## WORK ORDER
The full set of lines below has to be duplicated exactly, with no picture kept.

## DATA SEGMENT
* * * * *
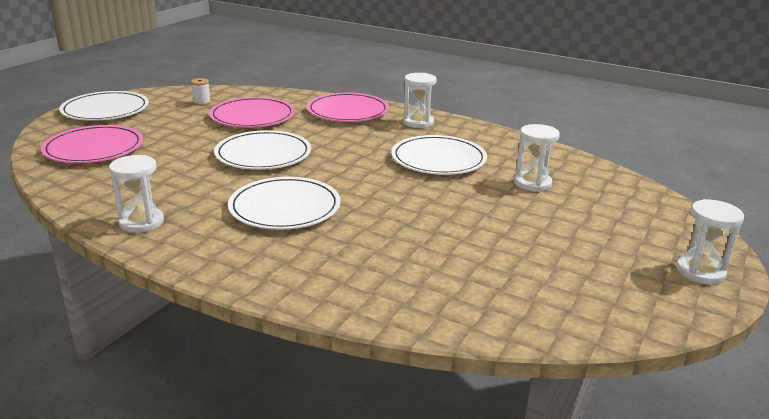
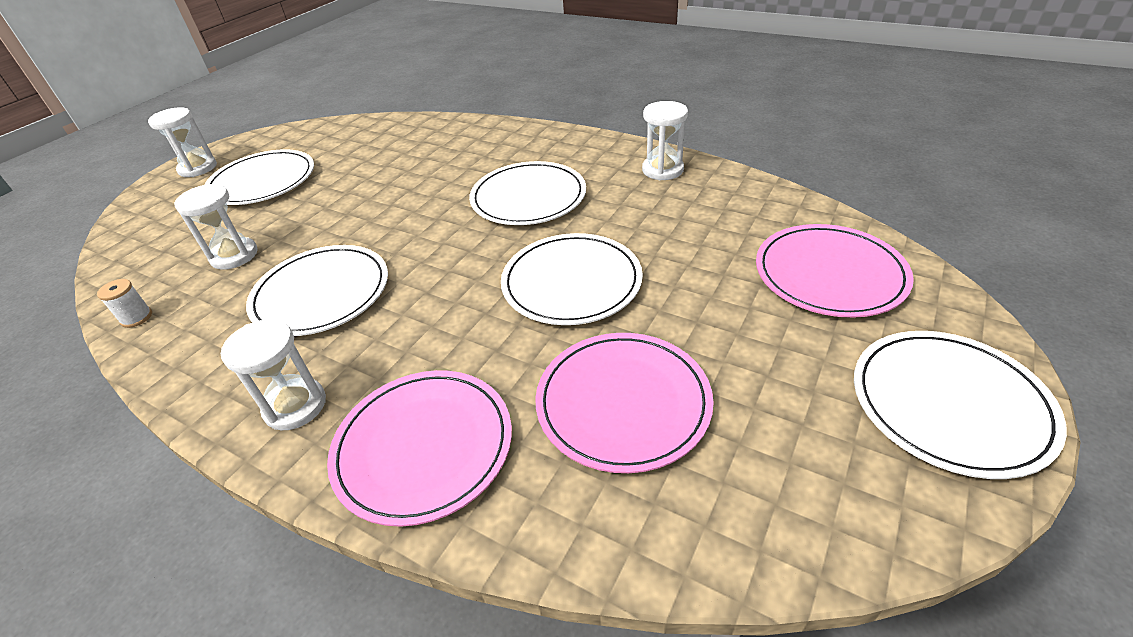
camera: 175 degrees left, 15 degrees up
(202, 103) = (764, 463): white spool -> white spool (136, 318)
(586, 246) = (262, 181): none -> white plate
* * * * *
## SOLUTION FOR THIS PROBLEM
camera: 175 degrees left, 15 degrees up
(202, 103) = (764, 463): white spool -> white spool (136, 318)
(586, 246) = (262, 181): none -> white plate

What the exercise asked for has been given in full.